> Task to complete
Produce the records below again, word for word, but stop after the line that contains "IR1 pin OUT: D27 -> D22".

Records to use Start Marker

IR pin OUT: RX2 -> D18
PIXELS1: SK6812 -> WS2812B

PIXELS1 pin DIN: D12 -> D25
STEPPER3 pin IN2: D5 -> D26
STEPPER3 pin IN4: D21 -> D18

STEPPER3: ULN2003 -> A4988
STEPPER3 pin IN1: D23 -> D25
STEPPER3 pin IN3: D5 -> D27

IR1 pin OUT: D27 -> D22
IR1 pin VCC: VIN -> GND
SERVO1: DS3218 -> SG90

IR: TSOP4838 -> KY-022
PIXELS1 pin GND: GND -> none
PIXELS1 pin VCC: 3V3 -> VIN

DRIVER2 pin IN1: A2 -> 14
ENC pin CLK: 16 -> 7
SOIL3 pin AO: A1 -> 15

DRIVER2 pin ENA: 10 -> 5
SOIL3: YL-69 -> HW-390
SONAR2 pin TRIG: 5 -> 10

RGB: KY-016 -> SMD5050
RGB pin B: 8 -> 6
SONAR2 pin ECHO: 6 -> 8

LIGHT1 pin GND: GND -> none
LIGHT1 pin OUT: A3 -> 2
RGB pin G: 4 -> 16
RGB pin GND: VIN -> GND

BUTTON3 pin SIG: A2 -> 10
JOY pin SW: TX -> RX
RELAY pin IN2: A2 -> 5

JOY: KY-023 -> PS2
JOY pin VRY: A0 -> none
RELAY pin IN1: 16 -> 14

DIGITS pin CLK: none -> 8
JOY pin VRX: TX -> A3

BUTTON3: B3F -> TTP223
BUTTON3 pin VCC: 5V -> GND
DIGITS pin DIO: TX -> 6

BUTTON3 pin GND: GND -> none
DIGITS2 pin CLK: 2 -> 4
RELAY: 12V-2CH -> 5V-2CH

Records to use End Marker

> Exercise output
IR pin OUT: RX2 -> D18
PIXELS1: SK6812 -> WS2812B

PIXELS1 pin DIN: D12 -> D25
STEPPER3 pin IN2: D5 -> D26
STEPPER3 pin IN4: D21 -> D18

STEPPER3: ULN2003 -> A4988
STEPPER3 pin IN1: D23 -> D25
STEPPER3 pin IN3: D5 -> D27

IR1 pin OUT: D27 -> D22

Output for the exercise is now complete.